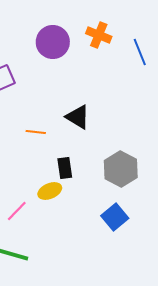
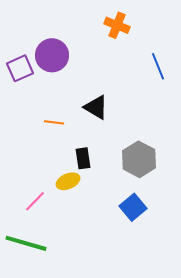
purple circle: (53, 42) -> (52, 55), moved
blue line: (140, 52) -> (158, 66), moved

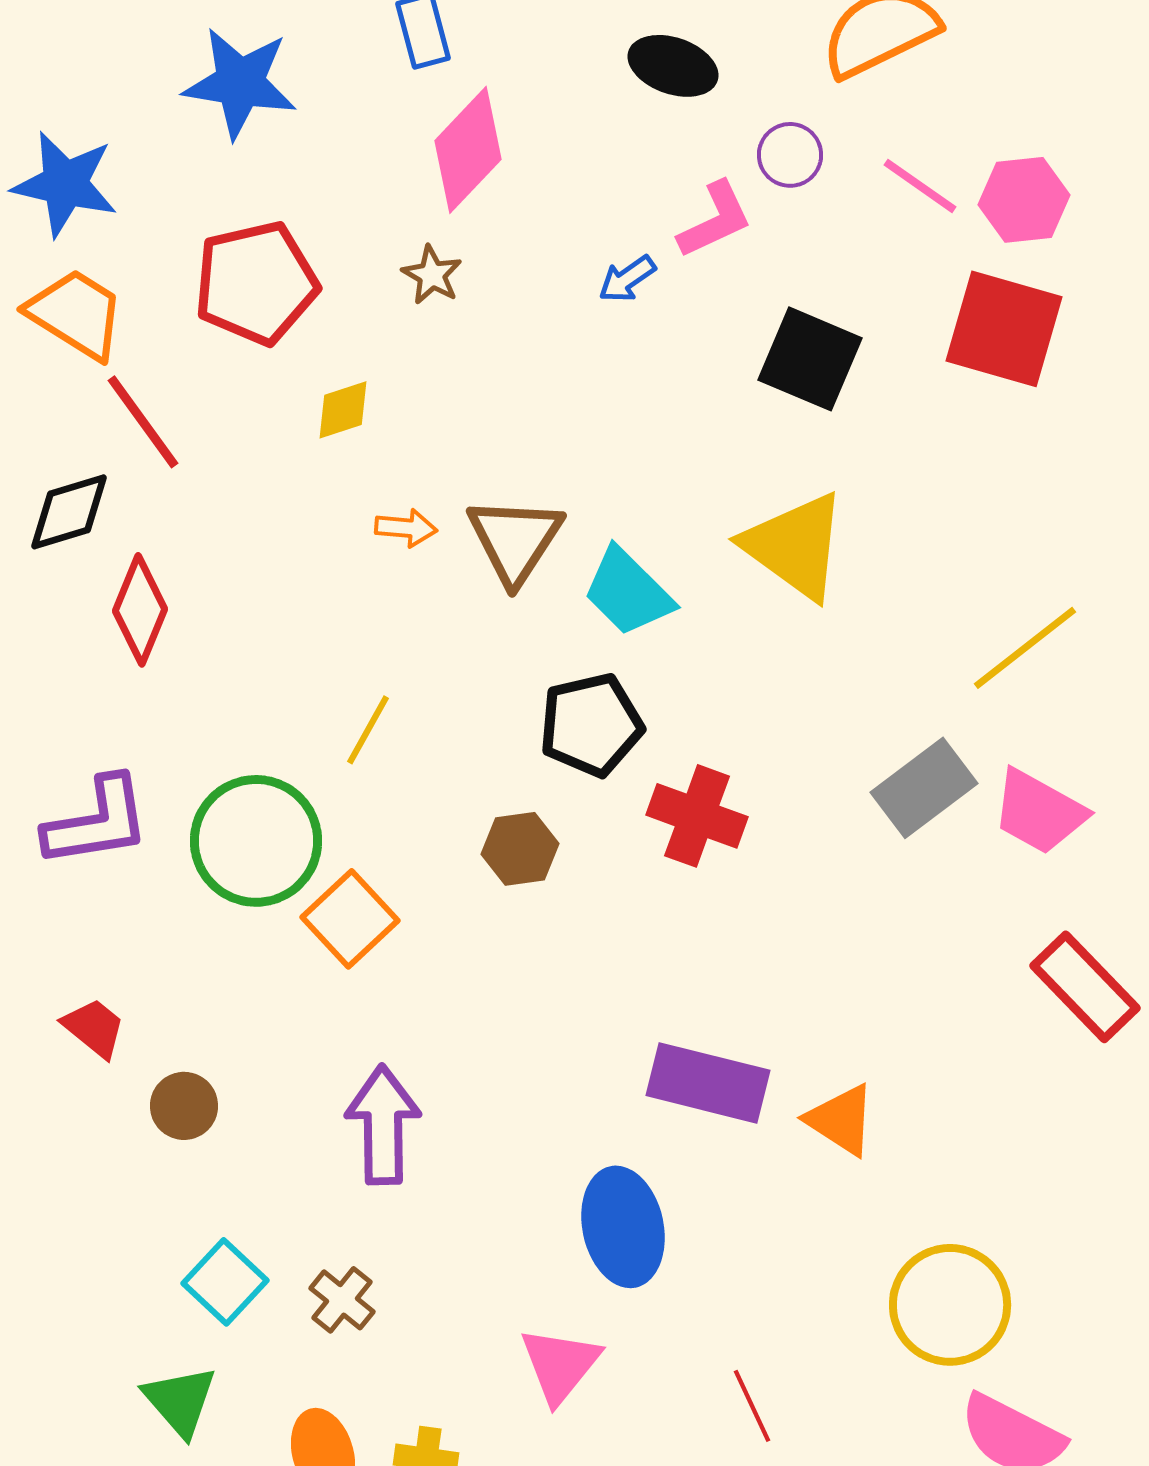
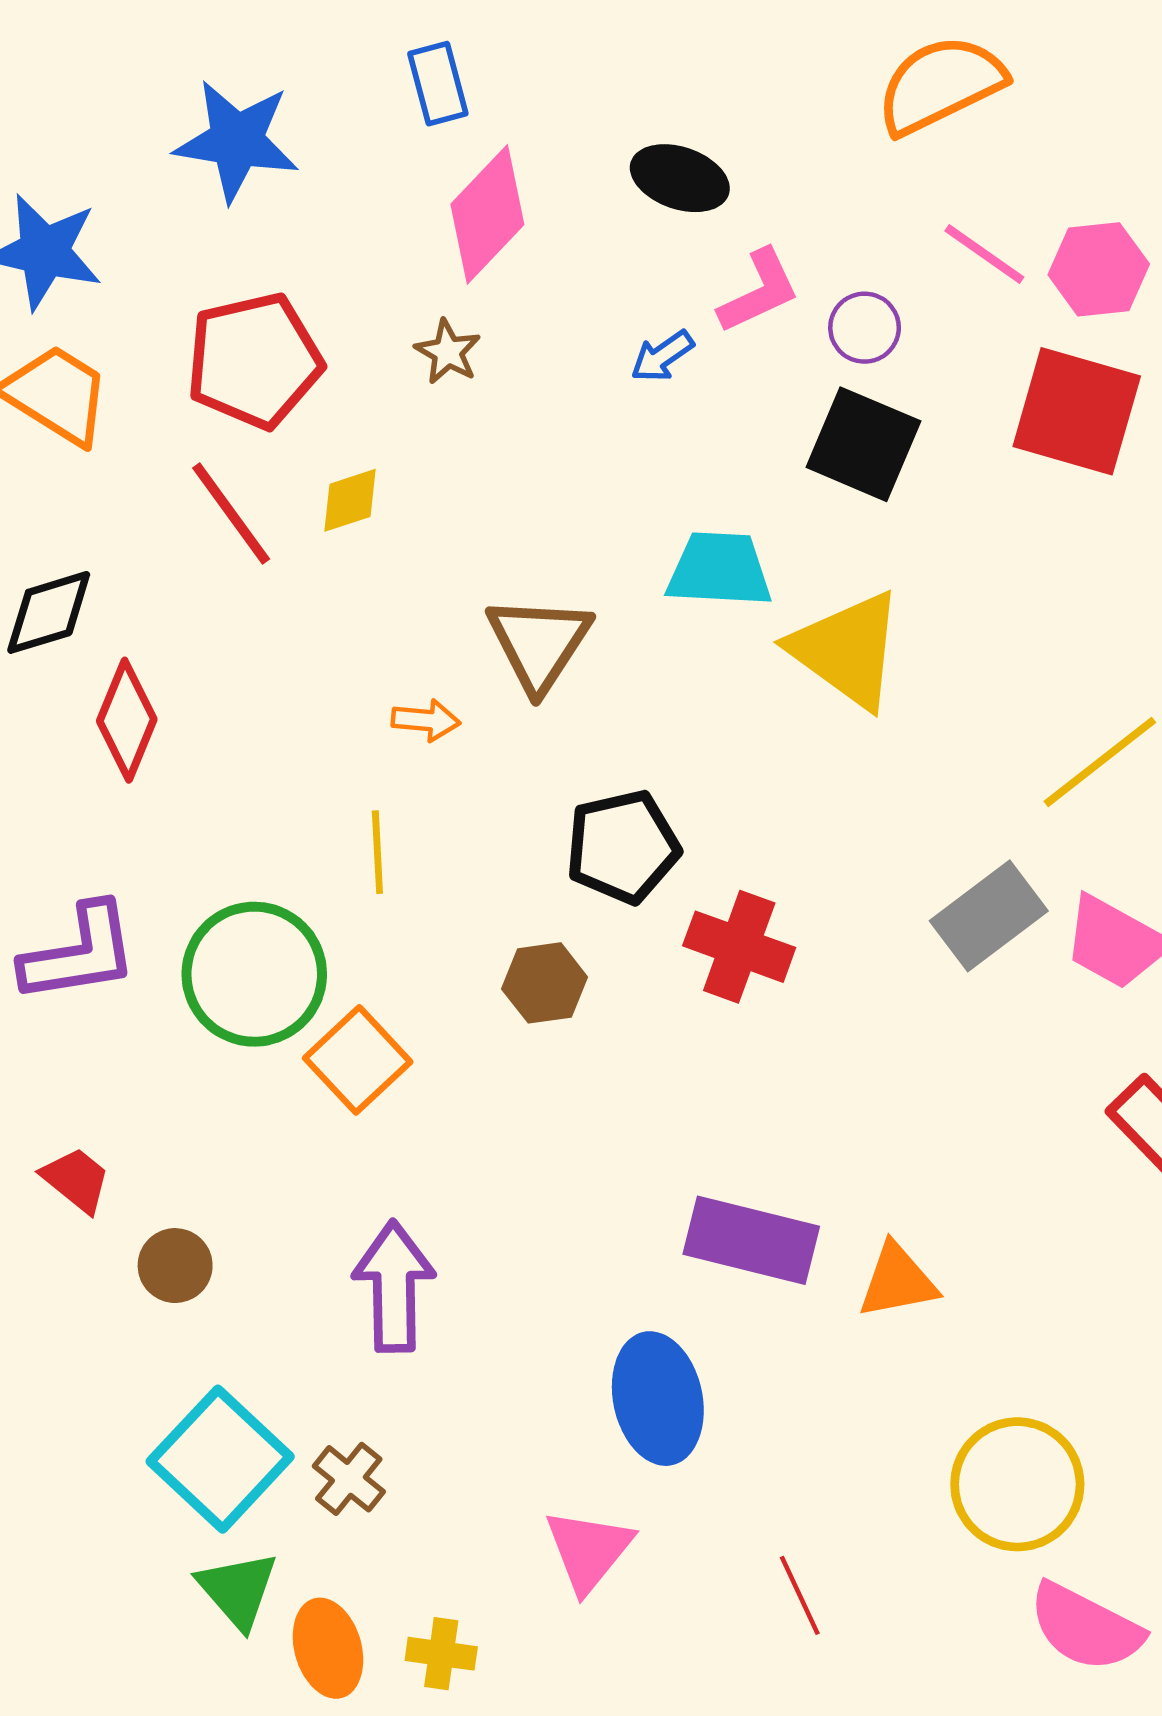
black ellipse: (673, 66) -> (680, 178), moved
purple circle: (790, 155) -> (865, 328), moved
red line: (143, 422) -> (231, 513), moved
orange arrow: (406, 528) -> (426, 720), moved
cyan trapezoid: (628, 592) -> (719, 570), moved, turned 138
yellow line: (368, 730) -> (377, 852), turned -32
orange triangle: (841, 1120) -> (897, 1281), turned -44
cyan square: (225, 1282) -> (220, 1459), size x1.5
green triangle: (180, 1401) -> (238, 1590), moved

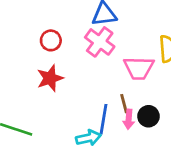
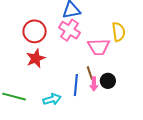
red circle: (51, 40) -> (35, 31), size x1.5
cyan arrow: (88, 138) -> (52, 99), moved

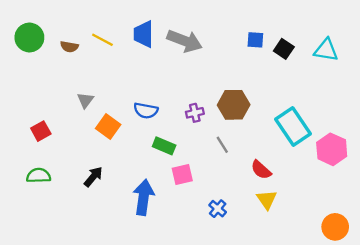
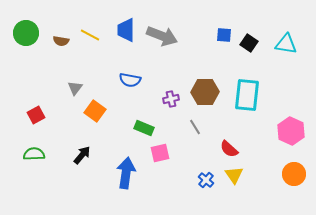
blue semicircle: (146, 111) -> (130, 80), moved
cyan rectangle: (293, 126) -> (247, 95), moved, turned 40
blue cross: (218, 209) -> (206, 180), moved
orange circle: (335, 227) -> (294, 174), moved

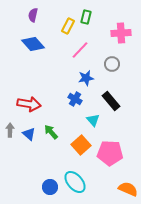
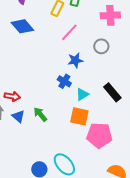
black rectangle: (111, 101) -> (112, 92), moved
red arrow: (29, 104) -> (12, 96), moved, size x0.7
cyan triangle: (93, 120) -> (82, 94), moved, turned 40
orange square: (81, 145) -> (79, 116), moved, turned -36

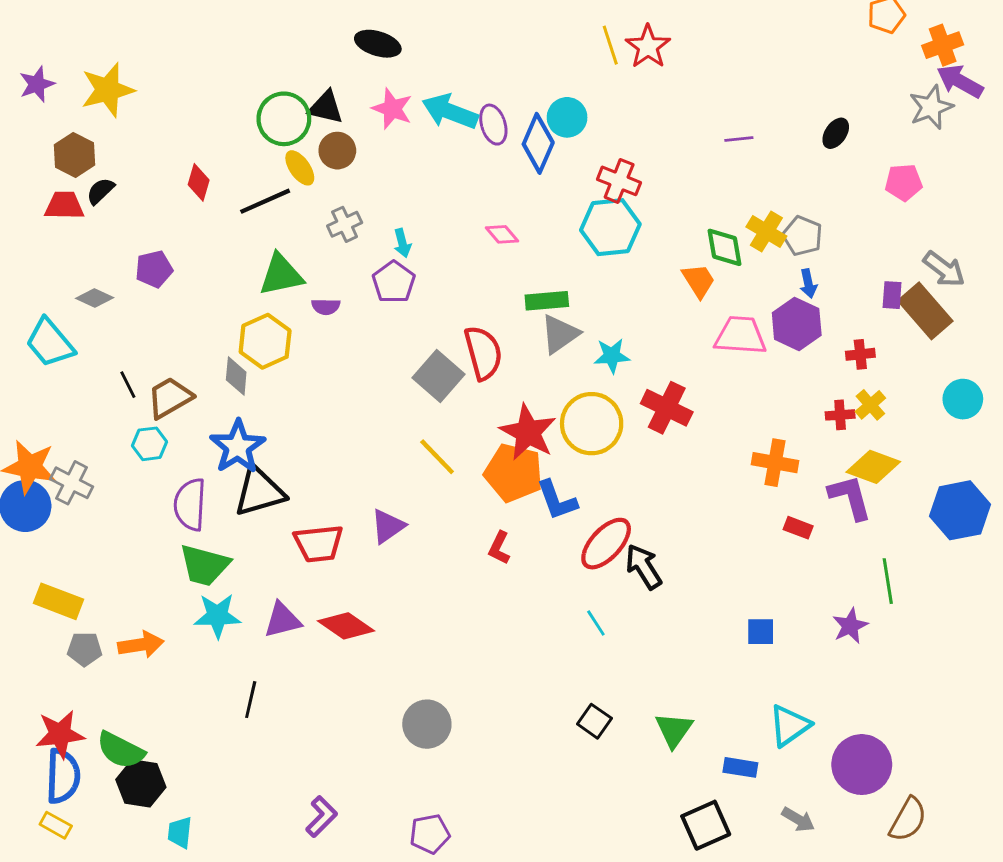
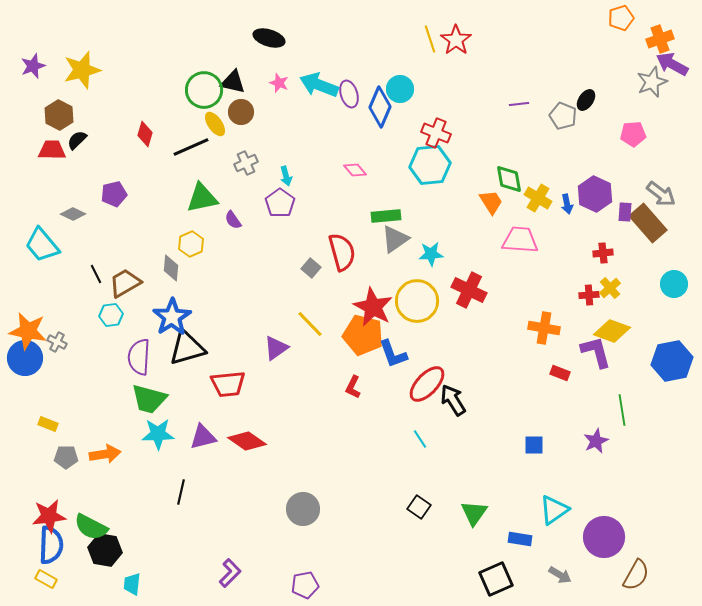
pink star: (392, 109) -> (279, 83), size x0.7
yellow cross: (766, 231) -> (538, 198), moved
gray pentagon: (802, 236) -> (563, 116), moved
purple semicircle: (326, 307) -> (233, 220), turned 54
purple hexagon: (797, 324) -> (595, 194), moved
yellow hexagon: (265, 341) -> (191, 244), size x0.7
gray square: (438, 376) -> (311, 268), size x0.6
gray cross: (72, 483) -> (57, 342), size x0.7
purple triangle: (388, 526) -> (276, 348), moved
yellow rectangle: (59, 601) -> (48, 424), size x0.6

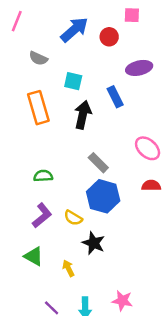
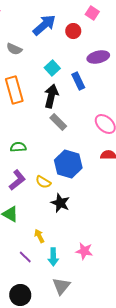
pink square: (132, 15) -> (92, 13), turned 32
cyan square: (73, 81) -> (52, 68), moved, turned 35
gray rectangle: (98, 163) -> (58, 122), moved
yellow arrow: (68, 268) -> (39, 236), moved

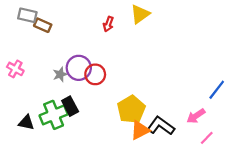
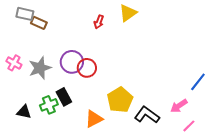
gray star: (60, 74) -> (40, 68), moved, size x1.6
green cross: (54, 115) -> (49, 105), size x0.7
orange triangle: (140, 130) -> (94, 119), moved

Work item: Write out exactly the lines from the line containing "yellow hexagon: (265, 341)" through the last line of the listing above, please, and leave out any pictures.

Answer space:
yellow hexagon: (265, 341) -> (191, 244), size x0.7
gray square: (438, 376) -> (311, 268), size x0.6
gray cross: (72, 483) -> (57, 342), size x0.7
purple triangle: (388, 526) -> (276, 348), moved
yellow rectangle: (59, 601) -> (48, 424), size x0.6

pink square: (132, 15) -> (92, 13), turned 32
cyan square: (73, 81) -> (52, 68), moved, turned 35
gray rectangle: (98, 163) -> (58, 122), moved
yellow arrow: (68, 268) -> (39, 236), moved

gray star: (60, 74) -> (40, 68), moved, size x1.6
green cross: (54, 115) -> (49, 105), size x0.7
orange triangle: (140, 130) -> (94, 119), moved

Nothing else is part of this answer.